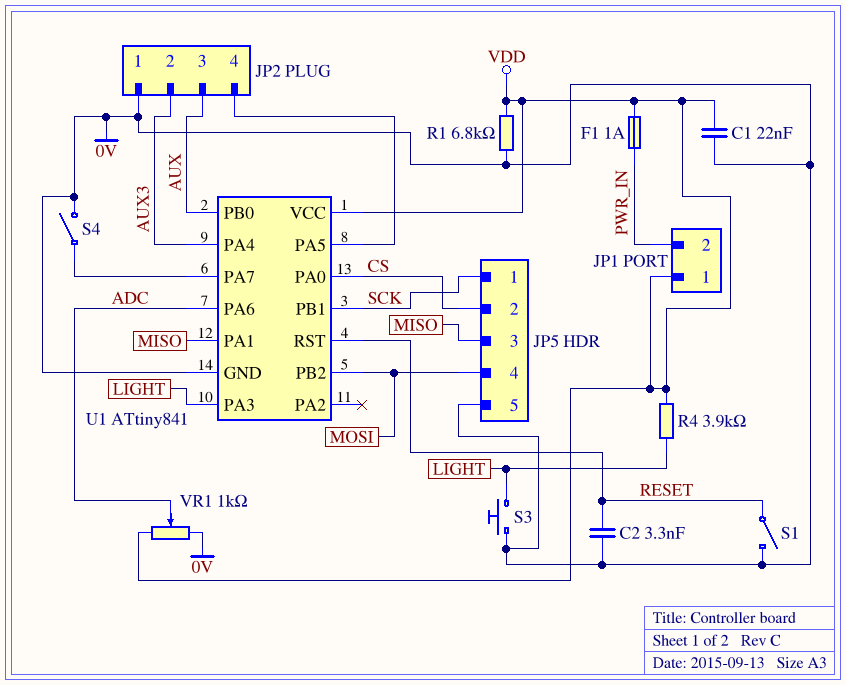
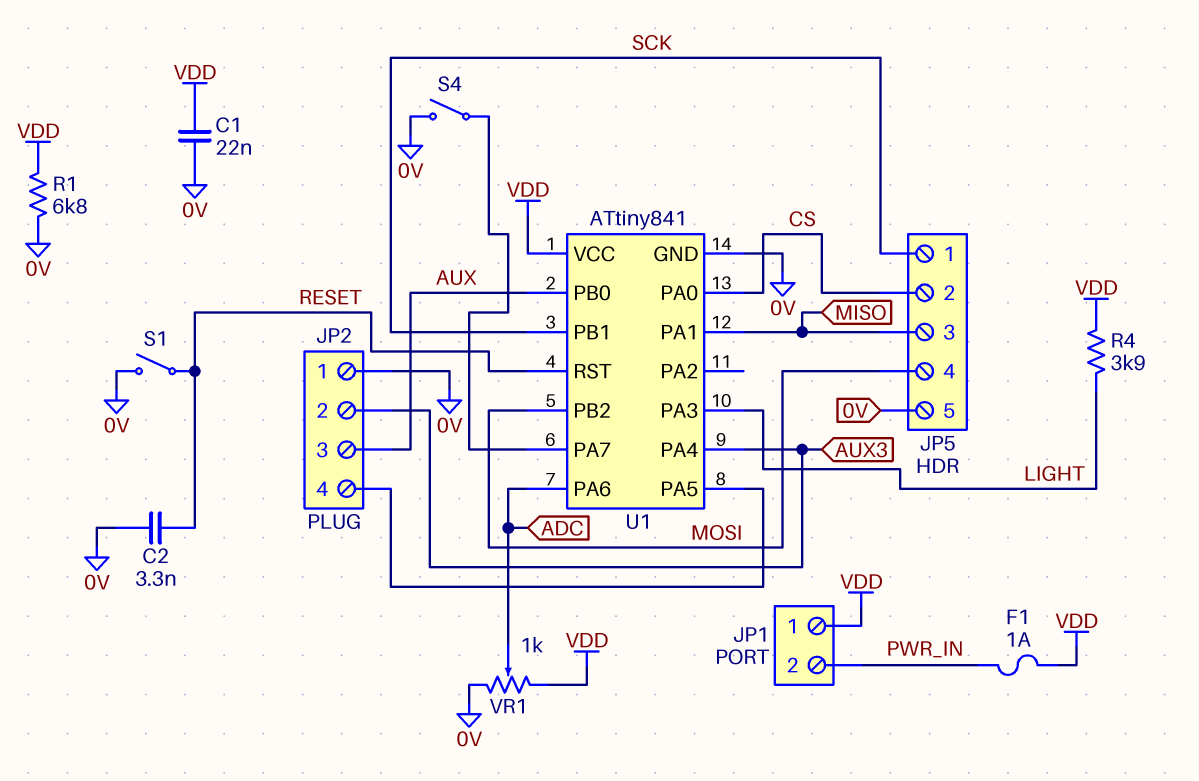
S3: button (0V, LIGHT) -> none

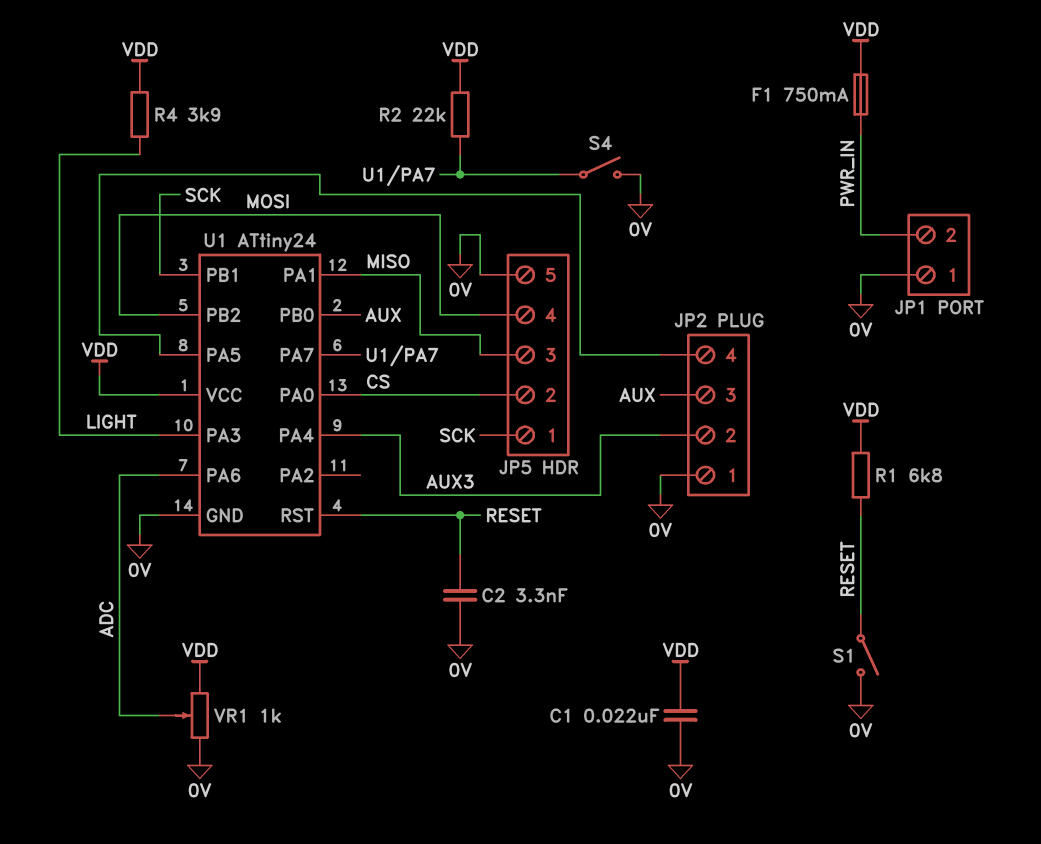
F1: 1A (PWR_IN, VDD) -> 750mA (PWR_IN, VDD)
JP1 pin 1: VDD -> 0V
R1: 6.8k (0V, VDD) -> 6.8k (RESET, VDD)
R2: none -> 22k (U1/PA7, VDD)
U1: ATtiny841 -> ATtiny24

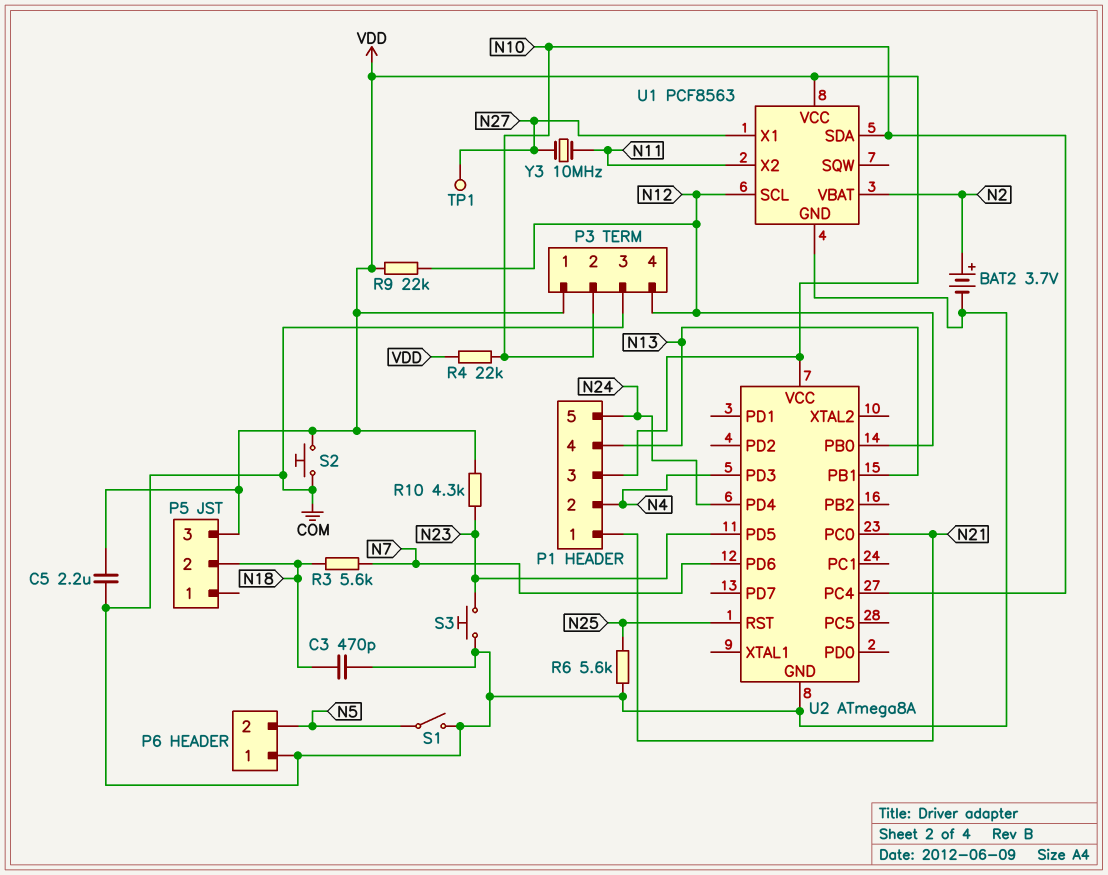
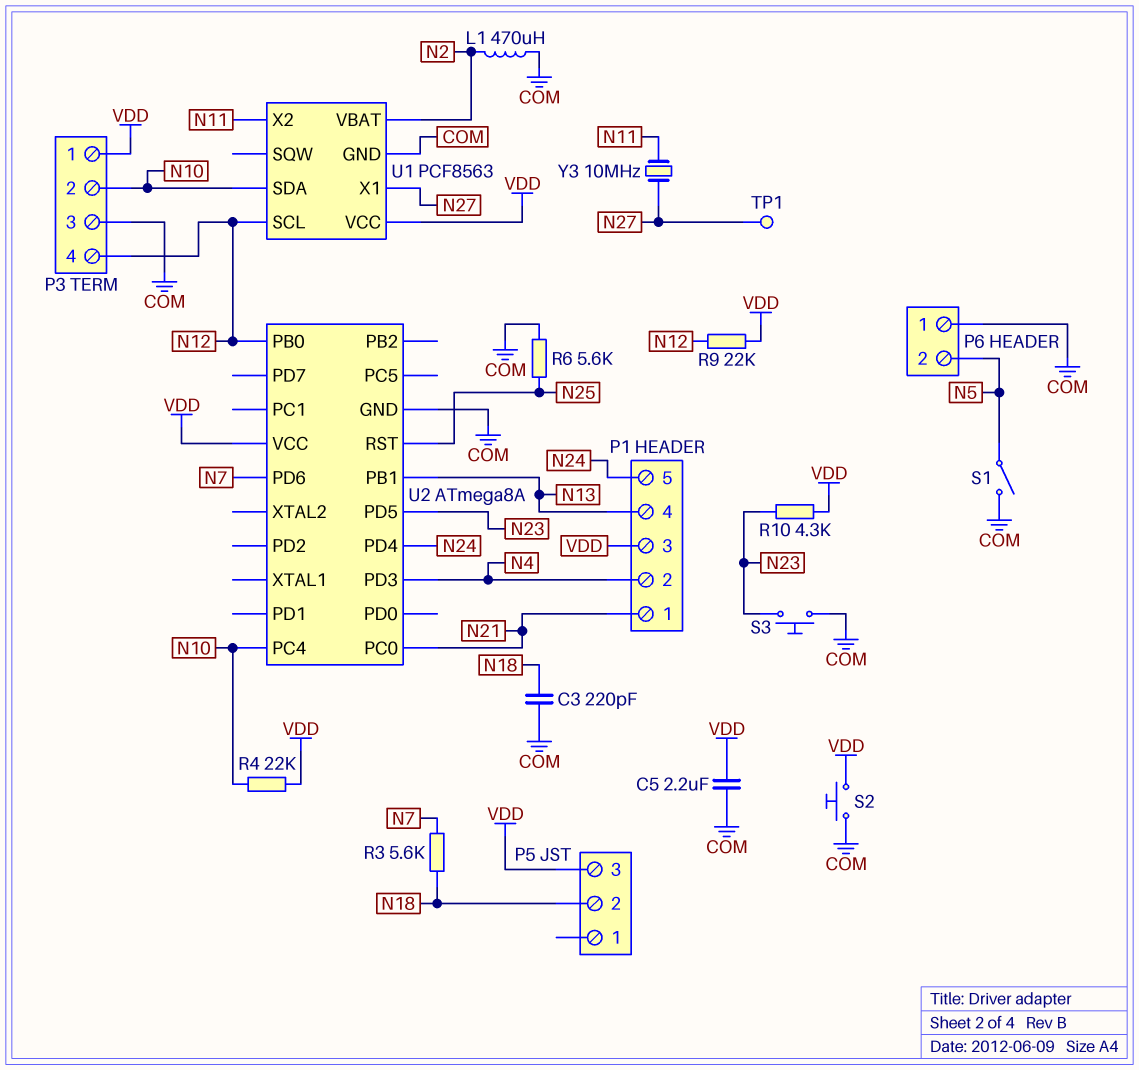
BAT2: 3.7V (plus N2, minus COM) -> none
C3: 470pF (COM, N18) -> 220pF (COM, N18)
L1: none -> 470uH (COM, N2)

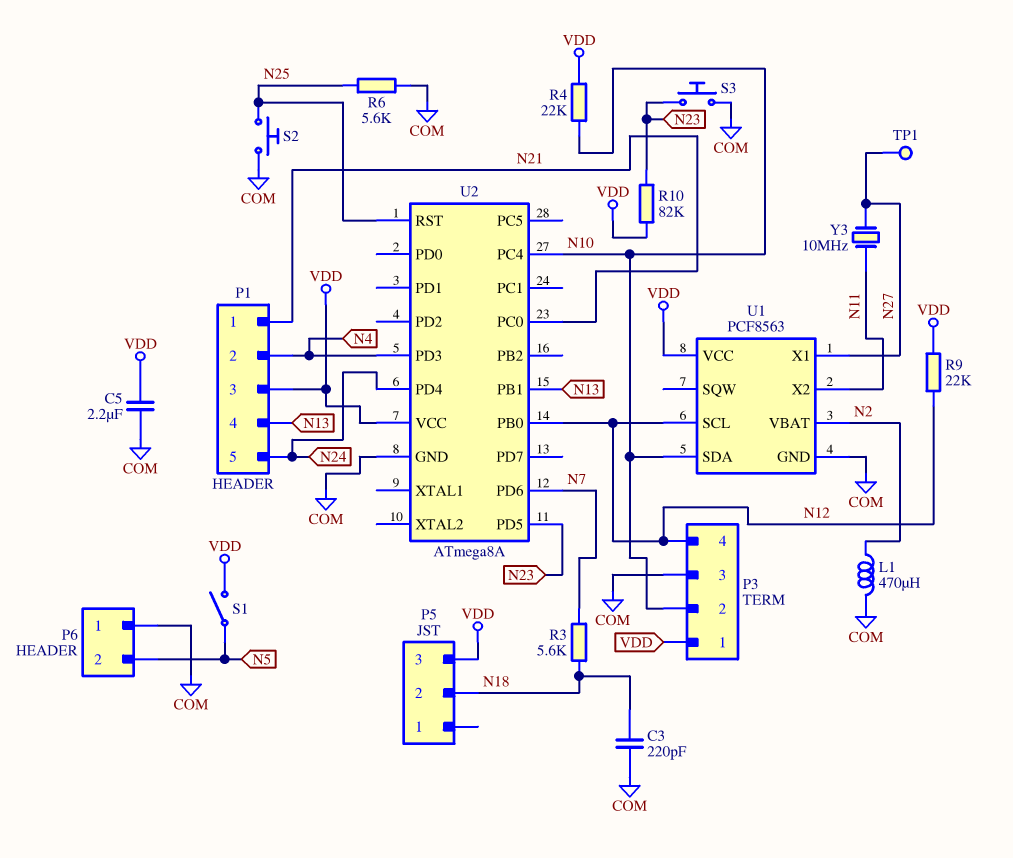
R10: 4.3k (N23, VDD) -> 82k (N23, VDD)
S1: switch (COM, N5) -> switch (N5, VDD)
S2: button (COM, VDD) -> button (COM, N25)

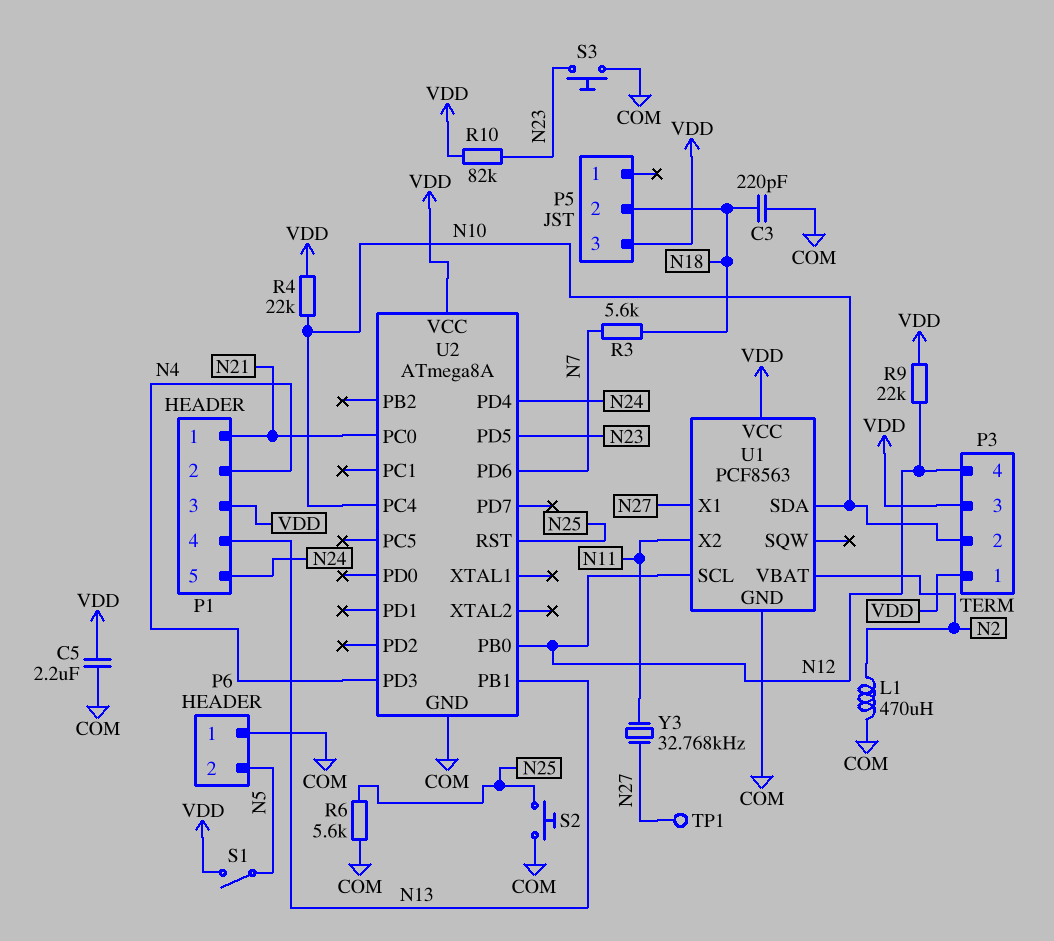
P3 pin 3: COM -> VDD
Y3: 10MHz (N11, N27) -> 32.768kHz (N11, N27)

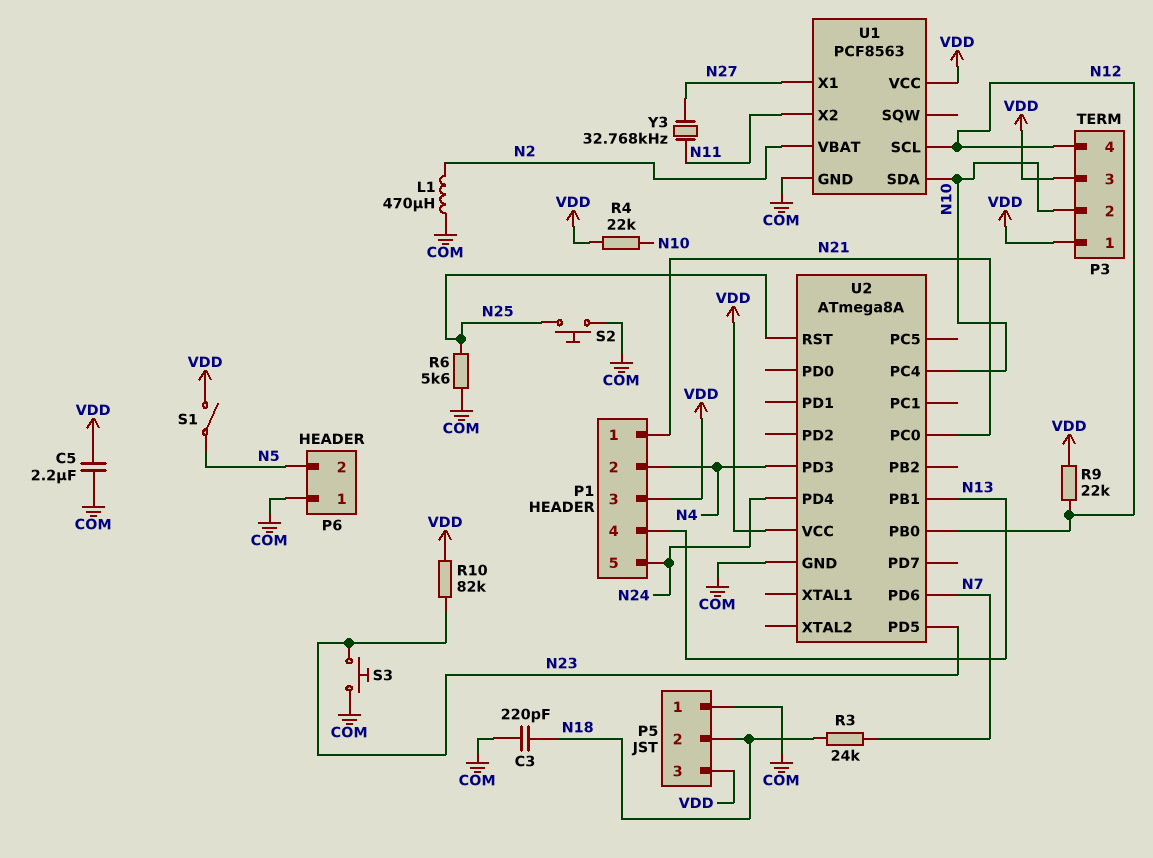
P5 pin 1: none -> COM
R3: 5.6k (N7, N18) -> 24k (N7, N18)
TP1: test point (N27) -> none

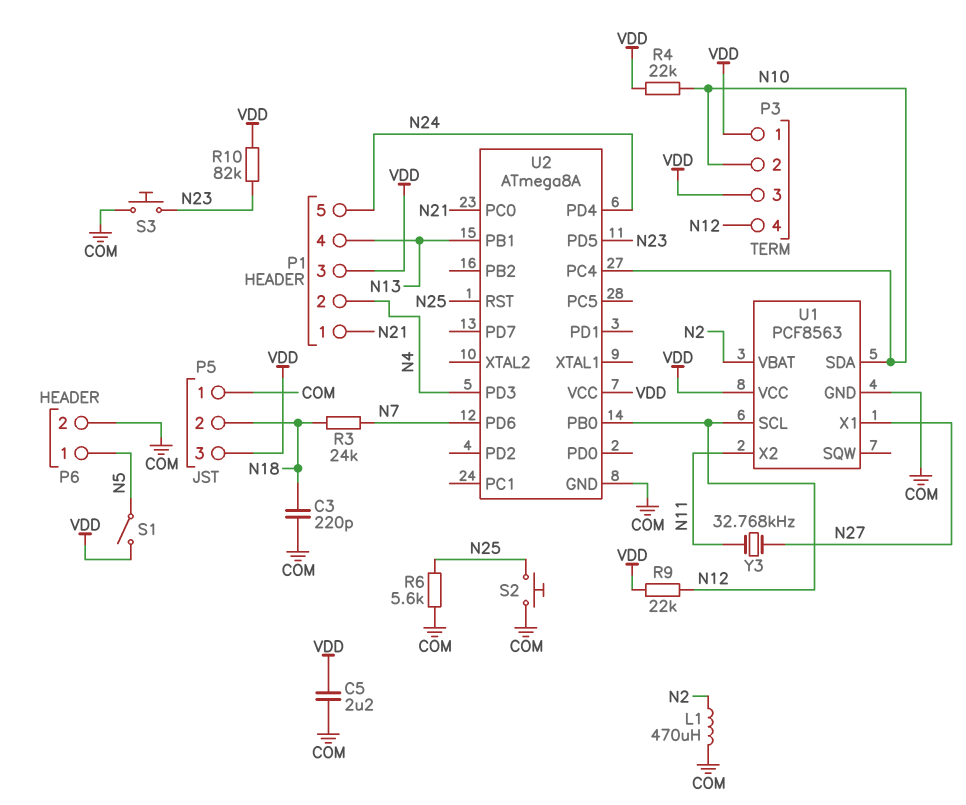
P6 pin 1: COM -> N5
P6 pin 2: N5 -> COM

Activity
Transcribe every entry above exactly. Omit all pictures.

Solution for this problem
S3: button (0V, LIGHT) -> none

F1: 1A (PWR_IN, VDD) -> 750mA (PWR_IN, VDD)
JP1 pin 1: VDD -> 0V
R1: 6.8k (0V, VDD) -> 6.8k (RESET, VDD)
R2: none -> 22k (U1/PA7, VDD)
U1: ATtiny841 -> ATtiny24

BAT2: 3.7V (plus N2, minus COM) -> none
C3: 470pF (COM, N18) -> 220pF (COM, N18)
L1: none -> 470uH (COM, N2)

R10: 4.3k (N23, VDD) -> 82k (N23, VDD)
S1: switch (COM, N5) -> switch (N5, VDD)
S2: button (COM, VDD) -> button (COM, N25)

P3 pin 3: COM -> VDD
Y3: 10MHz (N11, N27) -> 32.768kHz (N11, N27)

P5 pin 1: none -> COM
R3: 5.6k (N7, N18) -> 24k (N7, N18)
TP1: test point (N27) -> none

P6 pin 1: COM -> N5
P6 pin 2: N5 -> COM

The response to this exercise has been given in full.